*** Records for the exercise

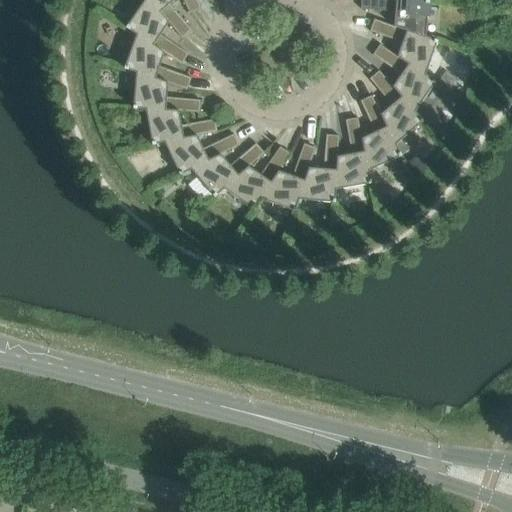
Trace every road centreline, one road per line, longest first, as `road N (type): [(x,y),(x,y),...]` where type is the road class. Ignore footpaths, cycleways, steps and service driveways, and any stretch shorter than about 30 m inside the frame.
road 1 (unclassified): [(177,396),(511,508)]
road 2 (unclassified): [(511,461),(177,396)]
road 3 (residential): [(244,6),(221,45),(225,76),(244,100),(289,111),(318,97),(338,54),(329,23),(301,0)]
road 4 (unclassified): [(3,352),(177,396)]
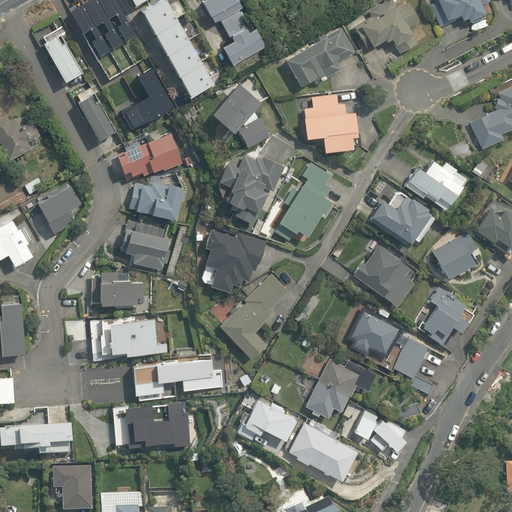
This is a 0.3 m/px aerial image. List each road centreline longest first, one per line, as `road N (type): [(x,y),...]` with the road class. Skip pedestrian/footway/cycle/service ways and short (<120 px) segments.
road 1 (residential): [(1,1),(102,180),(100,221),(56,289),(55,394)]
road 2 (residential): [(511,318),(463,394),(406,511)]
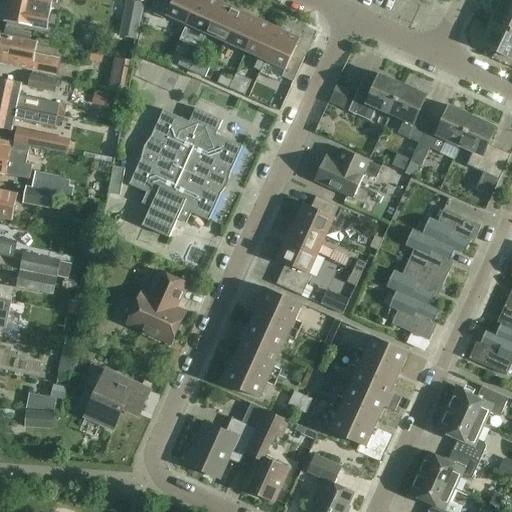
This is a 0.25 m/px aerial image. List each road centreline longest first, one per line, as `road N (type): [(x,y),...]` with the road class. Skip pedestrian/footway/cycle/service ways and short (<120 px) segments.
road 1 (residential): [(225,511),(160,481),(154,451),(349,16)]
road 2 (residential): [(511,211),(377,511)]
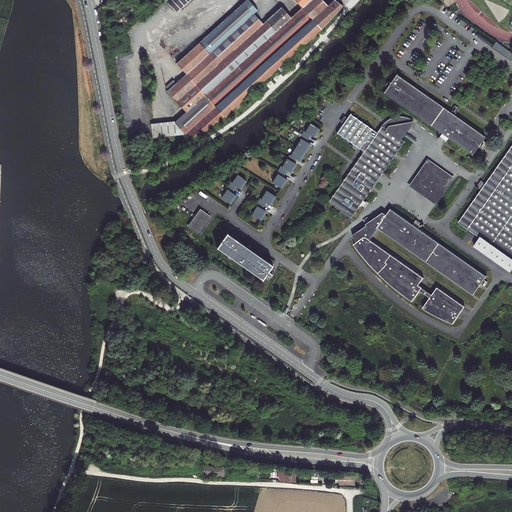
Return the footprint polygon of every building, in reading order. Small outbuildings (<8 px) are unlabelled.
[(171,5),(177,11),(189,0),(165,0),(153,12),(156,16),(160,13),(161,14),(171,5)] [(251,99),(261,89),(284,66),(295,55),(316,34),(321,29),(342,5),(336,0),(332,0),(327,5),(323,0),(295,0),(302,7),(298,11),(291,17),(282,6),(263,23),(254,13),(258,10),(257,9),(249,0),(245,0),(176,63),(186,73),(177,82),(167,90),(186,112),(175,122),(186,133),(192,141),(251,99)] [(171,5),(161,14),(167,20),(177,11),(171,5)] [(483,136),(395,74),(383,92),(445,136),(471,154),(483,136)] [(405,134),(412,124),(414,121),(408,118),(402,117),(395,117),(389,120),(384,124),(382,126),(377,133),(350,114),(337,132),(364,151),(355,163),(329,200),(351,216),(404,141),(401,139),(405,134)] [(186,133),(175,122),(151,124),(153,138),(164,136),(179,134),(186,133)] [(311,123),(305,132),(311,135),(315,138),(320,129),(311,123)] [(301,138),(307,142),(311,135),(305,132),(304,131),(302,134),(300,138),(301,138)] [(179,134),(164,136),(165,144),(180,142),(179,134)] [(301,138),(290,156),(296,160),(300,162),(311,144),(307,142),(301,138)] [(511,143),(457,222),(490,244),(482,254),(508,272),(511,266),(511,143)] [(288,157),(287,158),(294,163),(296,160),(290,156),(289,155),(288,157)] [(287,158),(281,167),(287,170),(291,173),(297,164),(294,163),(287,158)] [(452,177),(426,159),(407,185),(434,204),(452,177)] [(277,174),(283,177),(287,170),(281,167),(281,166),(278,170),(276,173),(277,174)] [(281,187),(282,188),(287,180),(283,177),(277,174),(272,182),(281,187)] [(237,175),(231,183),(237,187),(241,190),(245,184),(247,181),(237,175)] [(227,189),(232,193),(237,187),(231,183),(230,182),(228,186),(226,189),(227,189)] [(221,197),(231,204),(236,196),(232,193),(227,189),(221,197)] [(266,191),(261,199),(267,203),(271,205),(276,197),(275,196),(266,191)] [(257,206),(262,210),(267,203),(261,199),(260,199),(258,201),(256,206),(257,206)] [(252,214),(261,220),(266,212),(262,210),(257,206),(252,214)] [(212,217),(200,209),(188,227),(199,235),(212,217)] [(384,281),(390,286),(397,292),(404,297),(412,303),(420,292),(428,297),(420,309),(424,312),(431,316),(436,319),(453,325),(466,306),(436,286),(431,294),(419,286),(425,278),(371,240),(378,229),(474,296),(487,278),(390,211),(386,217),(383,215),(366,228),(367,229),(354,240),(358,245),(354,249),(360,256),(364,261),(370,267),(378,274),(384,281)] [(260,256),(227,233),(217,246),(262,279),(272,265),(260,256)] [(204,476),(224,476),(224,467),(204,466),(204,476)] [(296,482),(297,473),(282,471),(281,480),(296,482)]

******

--- Stated exercise ---
Convert the items above into a two-column CSV with the header instruction,answer, one row per item. Put each item's text and its answer in their own quoted fields, replace any line breaks with spaces, and leave out the pictures.

--- Completed exercise ---
instruction,answer
"Trace every road centreline, one road per line, longest first, as `road N (type): [(x,y),(x,y),...]` where type is the road class. Ignore footpaths, cycleways, steps and service driveways, and any stretch shorter than about 30 m inside the frame.","road 1 (unclassified): [(177,396),(511,508)] road 2 (unclassified): [(511,461),(177,396)] road 3 (residential): [(244,6),(221,45),(225,76),(244,100),(289,111),(318,97),(338,54),(329,23),(301,0)] road 4 (unclassified): [(3,352),(177,396)]"
"This is a 0.3 m/px aerial image. List each road centreline longest first, one per line, as `road N (type): [(x,y),...]` with the road class. Skip pedestrian/footway/cycle/service ways and short (<120 px) segments.","road 1 (residential): [(1,1),(102,180),(100,221),(56,289),(55,394)] road 2 (residential): [(511,318),(463,394),(406,511)]"
"This is a 0.25 m/px aerial image. List each road centreline longest first, one per line, as `road N (type): [(x,y),...]` with the road class. Skip pedestrian/footway/cycle/service ways and short (<120 px) segments.","road 1 (residential): [(225,511),(160,481),(154,451),(349,16)] road 2 (residential): [(511,211),(377,511)]"
"Return the footprint polygon of every building, in reading order. Small outbuildings (<8 px) are unlabelled.","[(171,5),(177,11),(189,0),(165,0),(153,12),(156,16),(160,13),(161,14),(171,5)] [(251,99),(261,89),(284,66),(295,55),(316,34),(321,29),(342,5),(336,0),(332,0),(327,5),(323,0),(295,0),(302,7),(298,11),(291,17),(282,6),(263,23),(254,13),(258,10),(257,9),(249,0),(245,0),(176,63),(186,73),(177,82),(167,90),(186,112),(175,122),(186,133),(192,141),(251,99)] [(171,5),(161,14),(167,20),(177,11),(171,5)] [(483,136),(395,74),(383,92),(445,136),(471,154),(483,136)] [(405,134),(412,124),(414,121),(408,118),(402,117),(395,117),(389,120),(384,124),(382,126),(377,133),(350,114),(337,132),(364,151),(355,163),(329,200),(351,216),(404,141),(401,139),(405,134)] [(186,133),(175,122),(151,124),(153,138),(164,136),(179,134),(186,133)] [(311,123),(305,132),(311,135),(315,138),(320,129),(311,123)] [(301,138),(307,142),(311,135),(305,132),(304,131),(302,134),(300,138),(301,138)] [(179,134),(164,136),(165,144),(180,142),(179,134)] [(301,138),(290,156),(296,160),(300,162),(311,144),(307,142),(301,138)] [(511,143),(457,222),(490,244),(482,254),(508,272),(511,266),(511,143)] [(288,157),(287,158),(294,163),(296,160),(290,156),(289,155),(288,157)] [(287,158),(281,167),(287,170),(291,173),(297,164),(294,163),(287,158)] [(452,177),(426,159),(407,185),(434,204),(452,177)] [(277,174),(283,177),(287,170),(281,167),(281,166),(278,170),(276,173),(277,174)] [(281,187),(282,188),(287,180),(283,177),(277,174),(272,182),(281,187)] [(237,175),(231,183),(237,187),(241,190),(245,184),(247,181),(237,175)] [(227,189),(232,193),(237,187),(231,183),(230,182),(228,186),(226,189),(227,189)] [(221,197),(231,204),(236,196),(232,193),(227,189),(221,197)] [(266,191),(261,199),(267,203),(271,205),(276,197),(275,196),(266,191)] [(257,206),(262,210),(267,203),(261,199),(260,199),(258,201),(256,206),(257,206)] [(252,214),(261,220),(266,212),(262,210),(257,206),(252,214)] [(212,217),(200,209),(188,227),(199,235),(212,217)] [(384,281),(390,286),(397,292),(404,297),(412,303),(420,292),(428,297),(420,309),(424,312),(431,316),(436,319),(453,325),(466,306),(436,286),(431,294),(419,286),(425,278),(371,240),(378,229),(474,296),(487,278),(390,211),(386,217),(383,215),(366,228),(367,229),(354,240),(358,245),(354,249),(360,256),(364,261),(370,267),(378,274),(384,281)] [(260,256),(227,233),(217,246),(262,279),(272,265),(260,256)] [(204,476),(224,476),(224,467),(204,466),(204,476)] [(296,482),(297,473),(282,471),(281,480),(296,482)]"